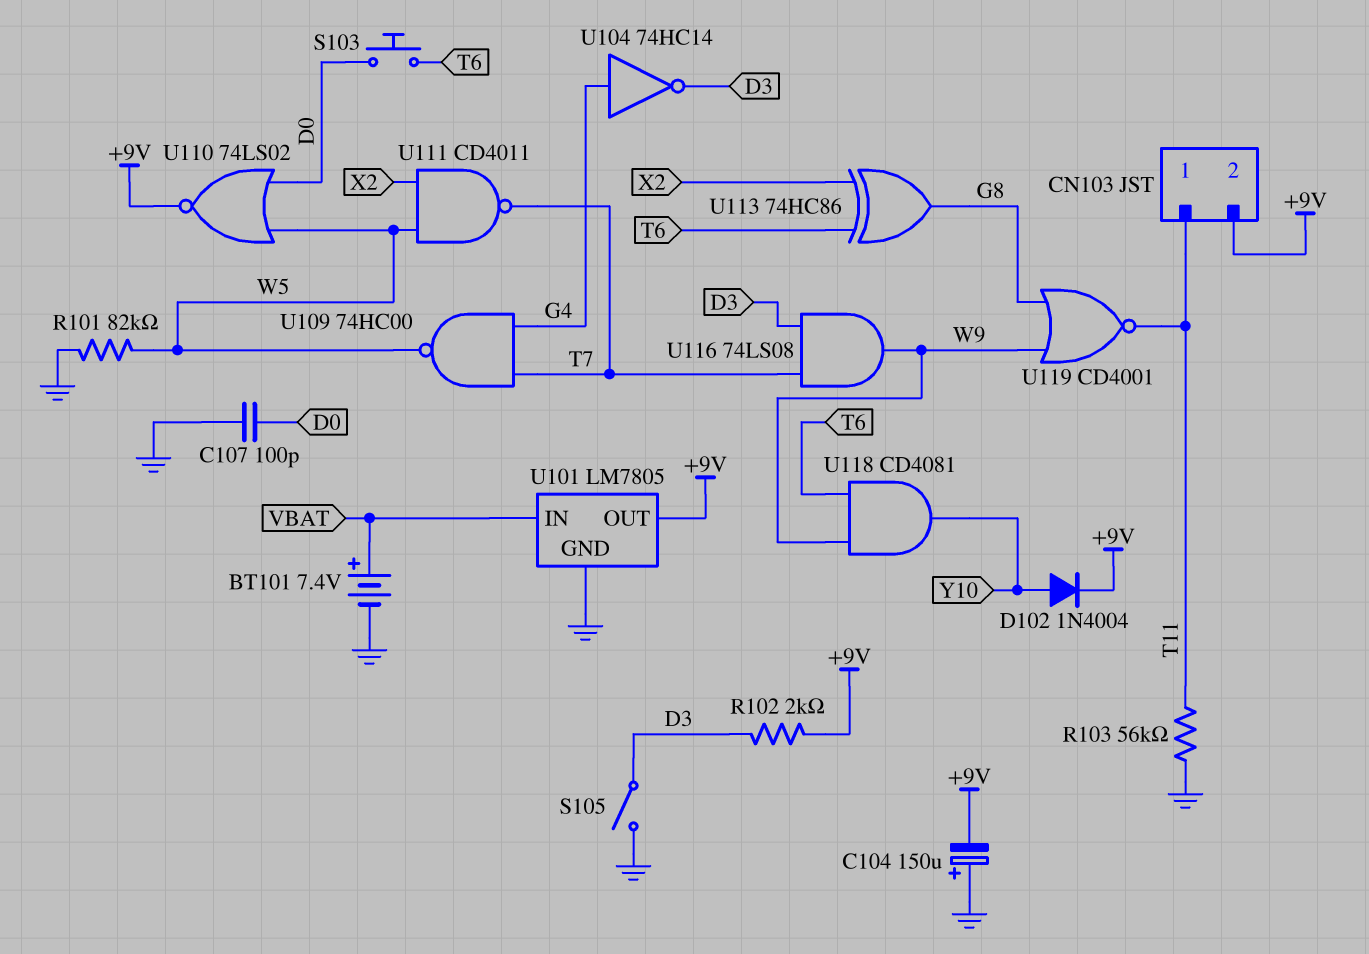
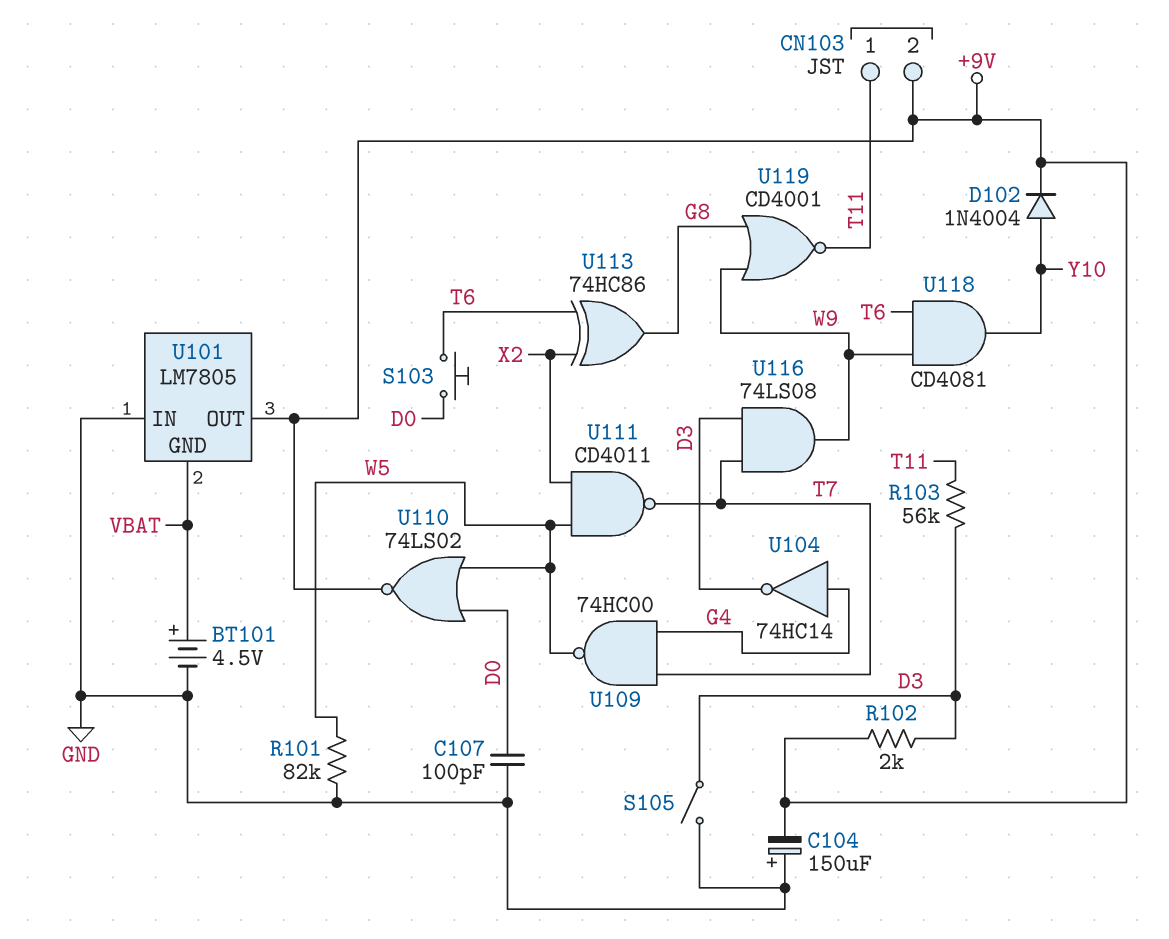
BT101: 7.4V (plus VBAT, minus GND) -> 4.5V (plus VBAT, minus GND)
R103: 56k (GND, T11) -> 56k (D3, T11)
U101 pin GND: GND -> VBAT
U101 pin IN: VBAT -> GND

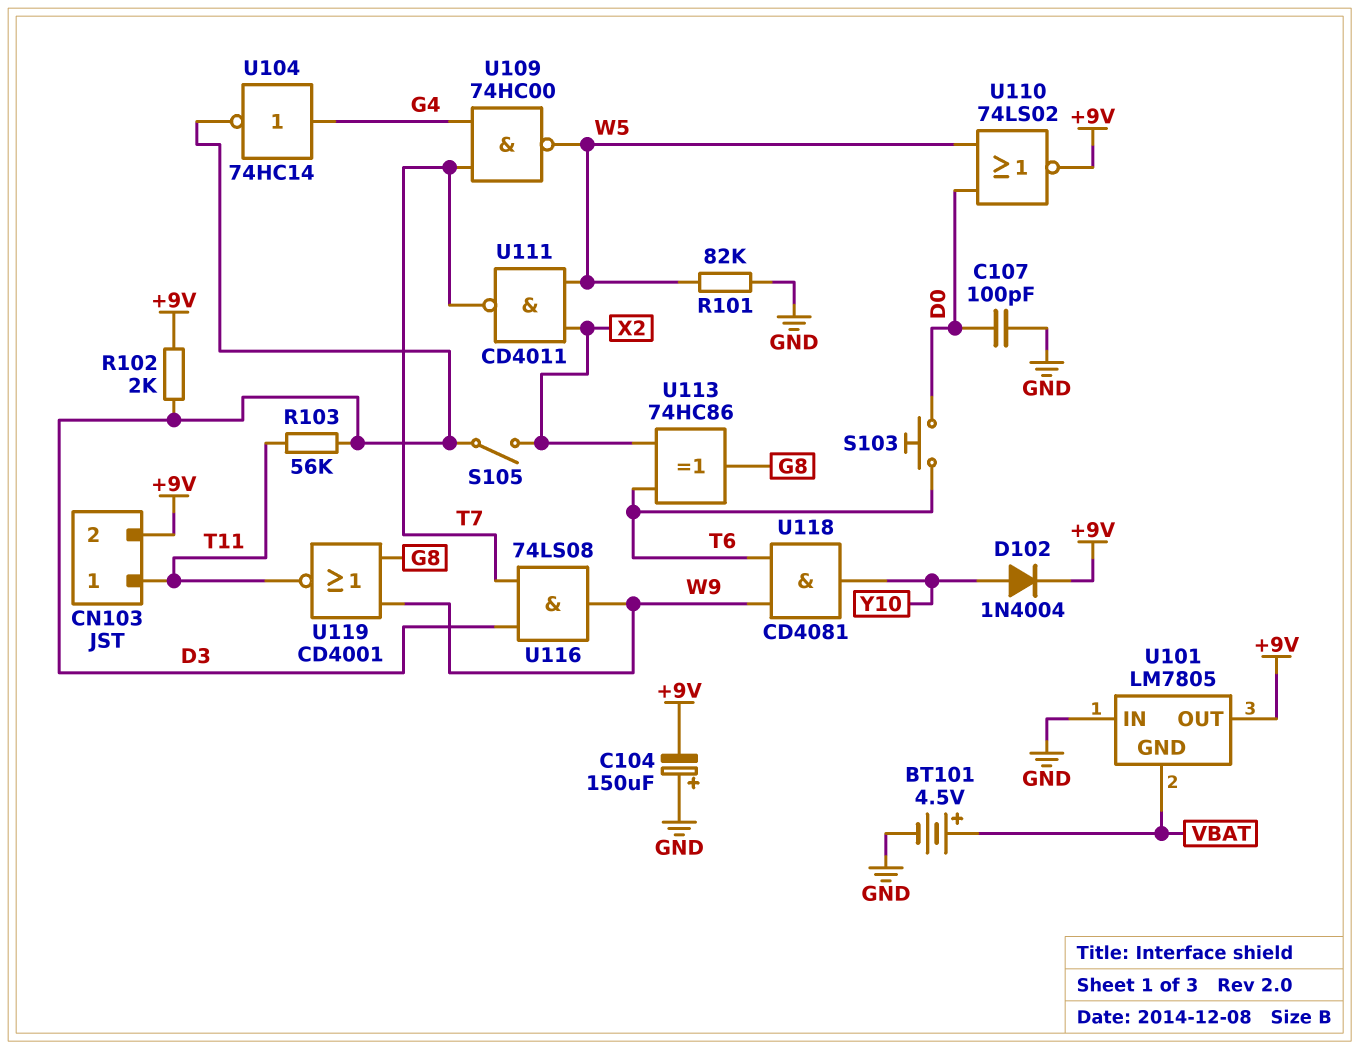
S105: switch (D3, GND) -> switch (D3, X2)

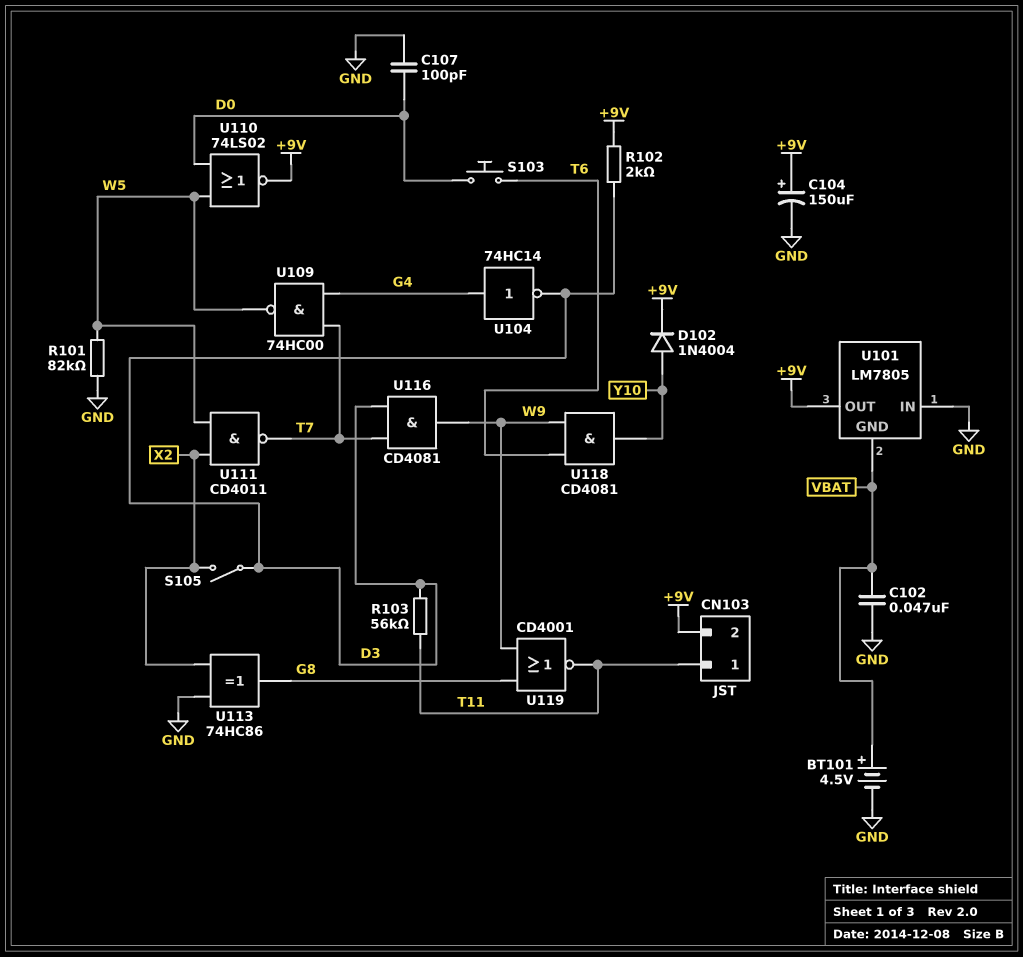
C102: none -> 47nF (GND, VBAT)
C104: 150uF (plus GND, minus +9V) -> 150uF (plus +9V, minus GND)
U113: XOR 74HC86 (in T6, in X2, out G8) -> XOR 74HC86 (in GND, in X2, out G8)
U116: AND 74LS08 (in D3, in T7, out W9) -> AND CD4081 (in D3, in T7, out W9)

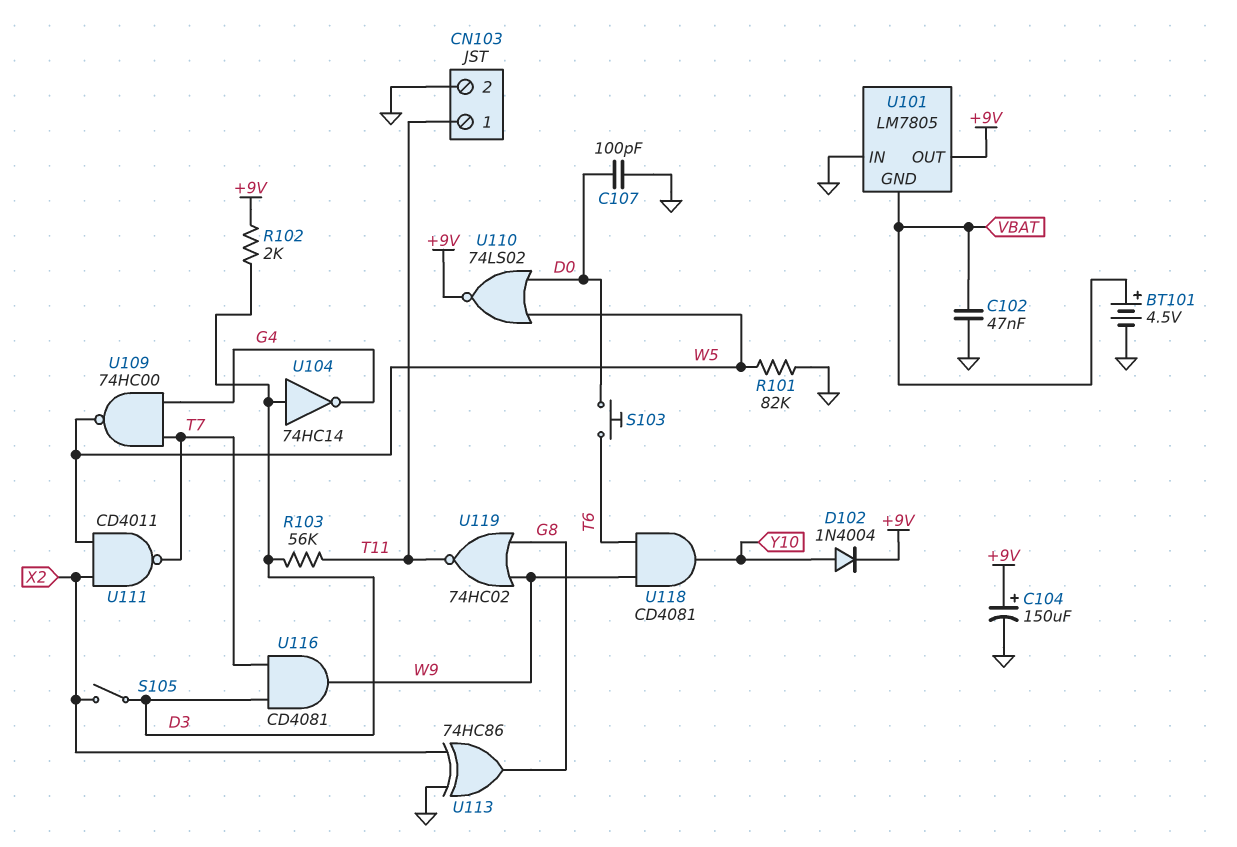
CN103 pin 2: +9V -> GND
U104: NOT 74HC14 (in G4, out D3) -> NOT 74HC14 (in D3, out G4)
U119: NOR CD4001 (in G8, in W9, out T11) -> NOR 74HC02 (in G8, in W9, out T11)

* * * *

- What to work on
The required output is every line from the one containing "U113: XOR 74HC86" through the last line of the data above, restated exactly and without pictures.

- Output of the exercise
U113: XOR 74HC86 (in T6, in X2, out G8) -> XOR 74HC86 (in GND, in X2, out G8)
U116: AND 74LS08 (in D3, in T7, out W9) -> AND CD4081 (in D3, in T7, out W9)

CN103 pin 2: +9V -> GND
U104: NOT 74HC14 (in G4, out D3) -> NOT 74HC14 (in D3, out G4)
U119: NOR CD4001 (in G8, in W9, out T11) -> NOR 74HC02 (in G8, in W9, out T11)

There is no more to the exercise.